» What is expected: Convert the material, from its start through the line that contains "Image resolution: width=952", into a two-column CSV with the headers input and output. Give one row per entry, put each value in a single quoted field, and replace line breaks with spaces.

#####

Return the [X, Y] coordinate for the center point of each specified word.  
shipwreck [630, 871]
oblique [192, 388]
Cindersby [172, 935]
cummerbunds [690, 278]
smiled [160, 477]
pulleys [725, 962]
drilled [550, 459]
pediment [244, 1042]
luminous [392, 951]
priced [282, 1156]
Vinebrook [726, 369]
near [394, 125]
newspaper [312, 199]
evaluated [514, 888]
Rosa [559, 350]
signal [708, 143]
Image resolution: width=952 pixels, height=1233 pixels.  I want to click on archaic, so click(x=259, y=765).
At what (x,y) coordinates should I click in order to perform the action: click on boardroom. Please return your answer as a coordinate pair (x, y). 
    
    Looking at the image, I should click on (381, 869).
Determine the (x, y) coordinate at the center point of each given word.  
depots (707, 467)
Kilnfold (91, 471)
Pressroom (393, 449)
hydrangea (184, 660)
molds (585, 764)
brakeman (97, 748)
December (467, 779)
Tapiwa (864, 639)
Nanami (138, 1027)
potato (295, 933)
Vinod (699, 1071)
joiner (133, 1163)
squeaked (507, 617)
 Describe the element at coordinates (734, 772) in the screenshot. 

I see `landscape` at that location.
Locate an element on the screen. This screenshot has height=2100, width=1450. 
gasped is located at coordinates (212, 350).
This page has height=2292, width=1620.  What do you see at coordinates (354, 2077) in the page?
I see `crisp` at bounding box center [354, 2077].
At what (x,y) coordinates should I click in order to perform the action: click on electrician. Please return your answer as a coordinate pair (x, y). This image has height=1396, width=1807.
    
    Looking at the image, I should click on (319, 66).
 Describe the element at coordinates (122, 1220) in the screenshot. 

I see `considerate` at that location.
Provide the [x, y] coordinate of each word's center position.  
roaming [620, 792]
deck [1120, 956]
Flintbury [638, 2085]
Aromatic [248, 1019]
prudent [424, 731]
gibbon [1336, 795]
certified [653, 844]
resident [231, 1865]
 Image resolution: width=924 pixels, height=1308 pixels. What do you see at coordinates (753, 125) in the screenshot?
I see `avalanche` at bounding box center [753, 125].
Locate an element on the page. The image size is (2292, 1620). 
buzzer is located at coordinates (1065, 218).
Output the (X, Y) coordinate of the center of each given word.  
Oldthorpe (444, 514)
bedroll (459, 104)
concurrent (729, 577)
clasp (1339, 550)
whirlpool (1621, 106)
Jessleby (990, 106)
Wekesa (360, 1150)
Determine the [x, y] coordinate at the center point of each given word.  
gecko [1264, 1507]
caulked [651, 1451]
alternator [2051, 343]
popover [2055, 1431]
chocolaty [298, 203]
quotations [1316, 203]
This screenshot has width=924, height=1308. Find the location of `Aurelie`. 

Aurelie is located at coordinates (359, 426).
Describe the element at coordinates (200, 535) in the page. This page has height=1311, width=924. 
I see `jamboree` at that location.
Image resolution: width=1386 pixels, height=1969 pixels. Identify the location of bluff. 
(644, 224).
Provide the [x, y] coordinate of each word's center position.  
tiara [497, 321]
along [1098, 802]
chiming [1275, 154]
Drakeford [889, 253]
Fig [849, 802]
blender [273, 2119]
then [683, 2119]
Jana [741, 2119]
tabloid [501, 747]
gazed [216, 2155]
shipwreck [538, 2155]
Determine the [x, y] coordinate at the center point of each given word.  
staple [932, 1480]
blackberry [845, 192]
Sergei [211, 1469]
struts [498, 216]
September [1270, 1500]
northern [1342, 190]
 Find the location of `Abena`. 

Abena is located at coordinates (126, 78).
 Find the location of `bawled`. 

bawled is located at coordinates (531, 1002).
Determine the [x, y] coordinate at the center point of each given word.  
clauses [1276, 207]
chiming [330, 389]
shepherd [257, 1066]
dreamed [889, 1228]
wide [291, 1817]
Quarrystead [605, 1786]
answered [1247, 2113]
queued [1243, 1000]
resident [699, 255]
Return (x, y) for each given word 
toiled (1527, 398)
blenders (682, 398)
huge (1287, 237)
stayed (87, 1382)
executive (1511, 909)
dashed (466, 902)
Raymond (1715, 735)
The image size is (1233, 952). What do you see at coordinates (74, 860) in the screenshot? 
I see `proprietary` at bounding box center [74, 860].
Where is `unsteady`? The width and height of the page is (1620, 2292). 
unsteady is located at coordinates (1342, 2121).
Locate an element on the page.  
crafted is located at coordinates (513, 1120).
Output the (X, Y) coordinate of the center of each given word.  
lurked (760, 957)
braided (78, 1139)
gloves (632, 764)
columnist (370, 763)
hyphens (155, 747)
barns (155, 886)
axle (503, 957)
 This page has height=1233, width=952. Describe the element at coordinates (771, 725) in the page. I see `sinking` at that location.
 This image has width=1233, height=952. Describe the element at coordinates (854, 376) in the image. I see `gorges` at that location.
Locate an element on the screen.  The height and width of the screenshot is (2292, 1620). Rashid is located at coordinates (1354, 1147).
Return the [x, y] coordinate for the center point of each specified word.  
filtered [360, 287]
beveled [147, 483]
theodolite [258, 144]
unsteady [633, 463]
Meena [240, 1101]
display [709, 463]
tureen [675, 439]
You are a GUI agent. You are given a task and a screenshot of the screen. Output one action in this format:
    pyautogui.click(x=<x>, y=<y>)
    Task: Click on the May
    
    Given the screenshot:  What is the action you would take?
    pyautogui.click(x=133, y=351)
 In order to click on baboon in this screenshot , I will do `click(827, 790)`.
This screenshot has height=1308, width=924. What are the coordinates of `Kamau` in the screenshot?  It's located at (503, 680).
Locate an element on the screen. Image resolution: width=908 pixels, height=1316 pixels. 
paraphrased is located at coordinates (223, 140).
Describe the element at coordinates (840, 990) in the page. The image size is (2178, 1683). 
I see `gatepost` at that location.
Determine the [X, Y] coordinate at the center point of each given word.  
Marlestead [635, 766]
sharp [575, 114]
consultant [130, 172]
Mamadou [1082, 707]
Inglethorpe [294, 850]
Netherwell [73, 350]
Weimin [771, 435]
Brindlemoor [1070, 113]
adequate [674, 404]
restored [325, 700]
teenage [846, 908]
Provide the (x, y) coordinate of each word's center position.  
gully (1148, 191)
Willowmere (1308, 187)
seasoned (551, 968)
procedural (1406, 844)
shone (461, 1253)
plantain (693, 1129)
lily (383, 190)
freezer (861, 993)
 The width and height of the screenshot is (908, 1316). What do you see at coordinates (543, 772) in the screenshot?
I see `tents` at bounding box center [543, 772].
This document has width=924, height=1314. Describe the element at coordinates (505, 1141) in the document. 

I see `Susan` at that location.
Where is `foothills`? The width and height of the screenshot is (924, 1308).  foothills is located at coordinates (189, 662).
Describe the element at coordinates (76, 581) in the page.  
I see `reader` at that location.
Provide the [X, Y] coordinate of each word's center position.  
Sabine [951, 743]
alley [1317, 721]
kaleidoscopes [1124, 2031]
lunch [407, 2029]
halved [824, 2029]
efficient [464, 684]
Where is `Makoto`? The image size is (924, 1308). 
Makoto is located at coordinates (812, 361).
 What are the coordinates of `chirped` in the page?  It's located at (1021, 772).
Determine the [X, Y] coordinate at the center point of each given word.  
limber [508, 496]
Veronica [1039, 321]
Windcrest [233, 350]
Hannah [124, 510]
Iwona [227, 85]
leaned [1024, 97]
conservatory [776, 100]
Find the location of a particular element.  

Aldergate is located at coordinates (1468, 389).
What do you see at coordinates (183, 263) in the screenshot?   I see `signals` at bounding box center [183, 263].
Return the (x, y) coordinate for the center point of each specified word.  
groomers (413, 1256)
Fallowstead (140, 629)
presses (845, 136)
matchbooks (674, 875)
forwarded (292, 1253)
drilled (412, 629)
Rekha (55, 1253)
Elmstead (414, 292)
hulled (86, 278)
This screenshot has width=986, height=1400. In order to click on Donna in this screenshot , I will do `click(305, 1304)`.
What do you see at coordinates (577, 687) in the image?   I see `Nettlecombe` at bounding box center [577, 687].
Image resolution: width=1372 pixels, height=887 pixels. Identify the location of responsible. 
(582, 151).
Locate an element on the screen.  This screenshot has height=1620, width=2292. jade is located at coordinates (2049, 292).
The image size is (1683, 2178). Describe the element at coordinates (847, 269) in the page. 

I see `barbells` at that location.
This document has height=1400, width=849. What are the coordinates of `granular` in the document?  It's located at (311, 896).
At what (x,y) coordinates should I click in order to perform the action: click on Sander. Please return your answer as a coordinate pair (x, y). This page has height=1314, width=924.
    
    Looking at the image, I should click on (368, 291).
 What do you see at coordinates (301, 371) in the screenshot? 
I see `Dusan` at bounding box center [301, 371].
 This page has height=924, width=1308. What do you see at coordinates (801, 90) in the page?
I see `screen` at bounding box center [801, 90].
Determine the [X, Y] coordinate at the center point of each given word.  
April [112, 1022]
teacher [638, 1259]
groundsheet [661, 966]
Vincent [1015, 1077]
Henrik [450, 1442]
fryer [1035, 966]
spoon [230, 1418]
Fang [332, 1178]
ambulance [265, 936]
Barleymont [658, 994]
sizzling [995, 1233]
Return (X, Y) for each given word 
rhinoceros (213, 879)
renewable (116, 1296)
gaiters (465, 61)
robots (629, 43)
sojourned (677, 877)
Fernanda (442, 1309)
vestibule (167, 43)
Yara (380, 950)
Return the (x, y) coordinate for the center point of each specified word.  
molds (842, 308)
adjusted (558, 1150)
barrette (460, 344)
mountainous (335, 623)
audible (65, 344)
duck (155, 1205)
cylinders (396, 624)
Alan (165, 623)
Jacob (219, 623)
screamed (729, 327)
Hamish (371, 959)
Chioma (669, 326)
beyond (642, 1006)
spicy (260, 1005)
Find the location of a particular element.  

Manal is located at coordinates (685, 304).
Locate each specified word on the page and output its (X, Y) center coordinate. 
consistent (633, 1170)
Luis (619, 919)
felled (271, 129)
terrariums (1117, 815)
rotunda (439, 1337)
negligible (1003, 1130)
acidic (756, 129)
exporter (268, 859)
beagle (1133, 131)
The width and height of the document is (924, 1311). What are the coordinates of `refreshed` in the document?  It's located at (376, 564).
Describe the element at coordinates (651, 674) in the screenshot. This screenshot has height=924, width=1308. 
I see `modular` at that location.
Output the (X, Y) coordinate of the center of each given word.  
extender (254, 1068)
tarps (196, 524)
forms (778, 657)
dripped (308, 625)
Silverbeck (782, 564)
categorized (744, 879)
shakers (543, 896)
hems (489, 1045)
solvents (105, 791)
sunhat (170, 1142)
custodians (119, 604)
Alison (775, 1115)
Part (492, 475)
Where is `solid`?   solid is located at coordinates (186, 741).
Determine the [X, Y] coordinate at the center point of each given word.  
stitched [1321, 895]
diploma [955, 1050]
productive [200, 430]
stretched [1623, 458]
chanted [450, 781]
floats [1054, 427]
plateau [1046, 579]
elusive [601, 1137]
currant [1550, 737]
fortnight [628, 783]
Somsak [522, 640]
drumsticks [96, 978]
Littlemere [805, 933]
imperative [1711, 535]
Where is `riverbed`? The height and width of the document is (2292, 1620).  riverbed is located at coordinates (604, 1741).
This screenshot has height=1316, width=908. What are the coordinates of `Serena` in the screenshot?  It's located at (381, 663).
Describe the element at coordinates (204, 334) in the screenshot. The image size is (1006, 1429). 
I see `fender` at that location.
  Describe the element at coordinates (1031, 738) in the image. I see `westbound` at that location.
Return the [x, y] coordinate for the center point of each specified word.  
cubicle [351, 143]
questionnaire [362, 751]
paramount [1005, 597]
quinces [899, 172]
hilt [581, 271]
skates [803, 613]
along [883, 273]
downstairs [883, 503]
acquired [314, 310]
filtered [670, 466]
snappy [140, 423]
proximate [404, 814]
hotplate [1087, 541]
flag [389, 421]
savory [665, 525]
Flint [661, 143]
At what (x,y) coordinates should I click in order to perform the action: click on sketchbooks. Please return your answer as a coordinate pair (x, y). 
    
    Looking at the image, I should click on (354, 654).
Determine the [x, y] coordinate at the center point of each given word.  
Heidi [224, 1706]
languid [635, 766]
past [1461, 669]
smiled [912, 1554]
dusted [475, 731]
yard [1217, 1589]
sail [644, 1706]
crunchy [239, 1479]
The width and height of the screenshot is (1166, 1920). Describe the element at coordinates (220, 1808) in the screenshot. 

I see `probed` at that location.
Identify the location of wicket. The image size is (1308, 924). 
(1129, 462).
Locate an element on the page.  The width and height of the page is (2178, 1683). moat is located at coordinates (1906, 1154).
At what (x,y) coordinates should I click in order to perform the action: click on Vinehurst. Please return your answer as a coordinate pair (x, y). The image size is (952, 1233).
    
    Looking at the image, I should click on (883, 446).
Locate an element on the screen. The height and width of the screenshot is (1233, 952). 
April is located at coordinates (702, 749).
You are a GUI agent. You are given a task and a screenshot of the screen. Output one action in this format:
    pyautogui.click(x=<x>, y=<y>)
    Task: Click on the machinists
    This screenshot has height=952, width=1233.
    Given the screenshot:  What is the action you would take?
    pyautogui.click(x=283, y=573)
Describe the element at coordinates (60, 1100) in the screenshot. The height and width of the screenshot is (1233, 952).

#####

» Task result:
input,output
"Return the [X, Y] coordinate for the center point of each specified word. shipwreck","[630, 871]"
"oblique","[192, 388]"
"Cindersby","[172, 935]"
"cummerbunds","[690, 278]"
"smiled","[160, 477]"
"pulleys","[725, 962]"
"drilled","[550, 459]"
"pediment","[244, 1042]"
"luminous","[392, 951]"
"priced","[282, 1156]"
"Vinebrook","[726, 369]"
"near","[394, 125]"
"newspaper","[312, 199]"
"evaluated","[514, 888]"
"Rosa","[559, 350]"
"signal","[708, 143]"
"Image resolution: width=952 pixels, height=1233 pixels.","I want to click on archaic, so click(x=259, y=765)."